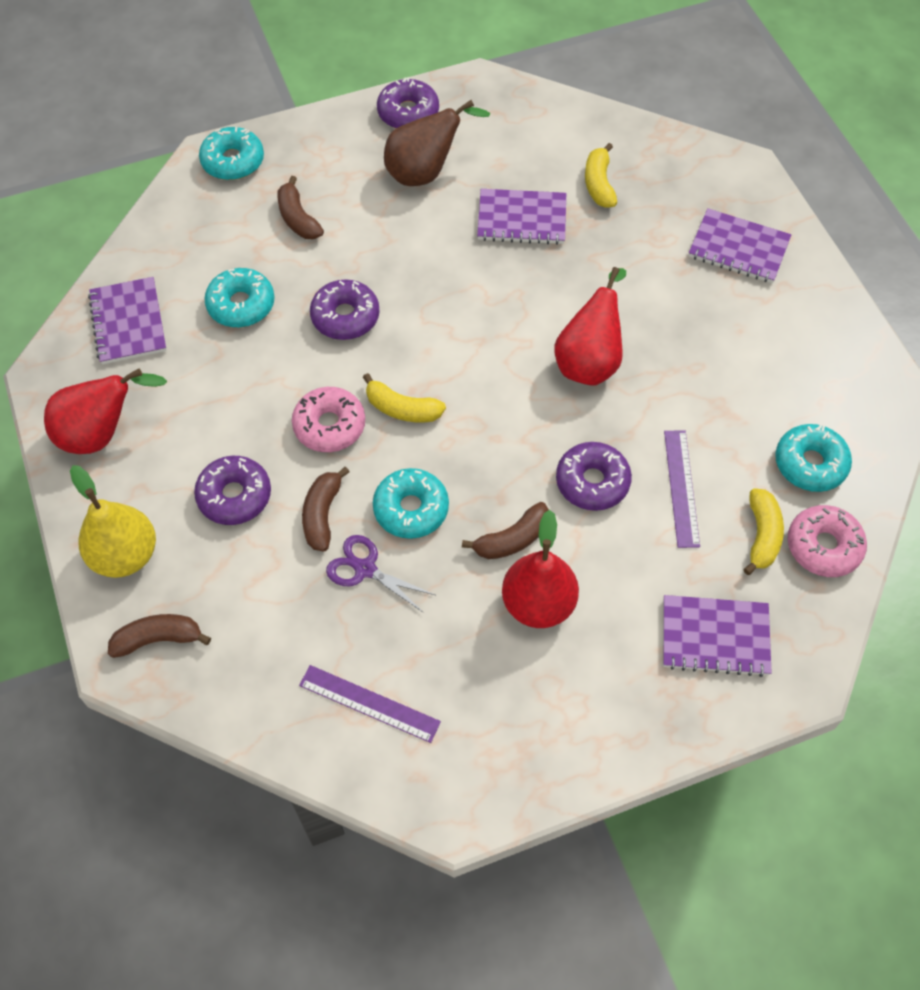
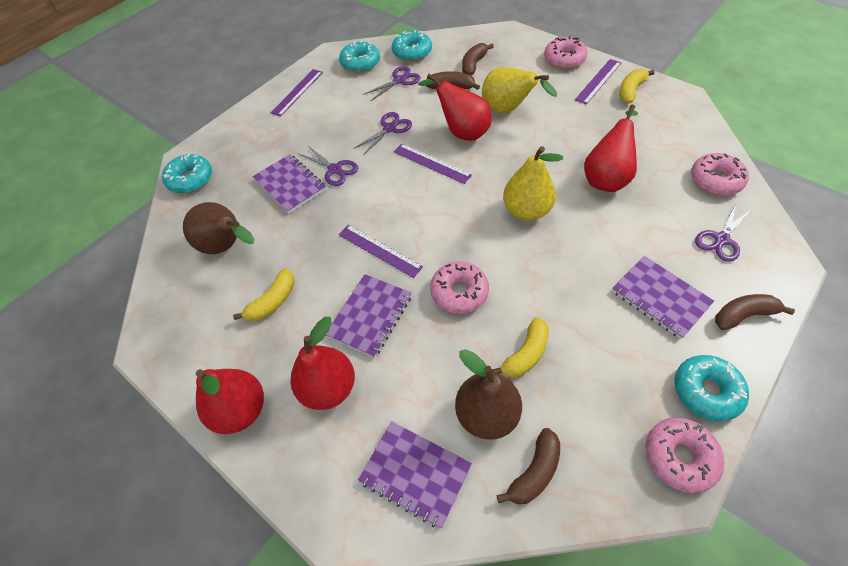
brown pear: 1 -> 2
pink donut: 2 -> 4
purple donut: 4 -> 0
purple ruler: 2 -> 4
purple scissors: 1 -> 4
red pear: 3 -> 4
yellow pear: 1 -> 2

####################

Problem
Quote exactly the line containing "pink donut: 2 -> 4" and every later line through the end of the listing, and no other lines.

Answer for the task
pink donut: 2 -> 4
purple donut: 4 -> 0
purple ruler: 2 -> 4
purple scissors: 1 -> 4
red pear: 3 -> 4
yellow pear: 1 -> 2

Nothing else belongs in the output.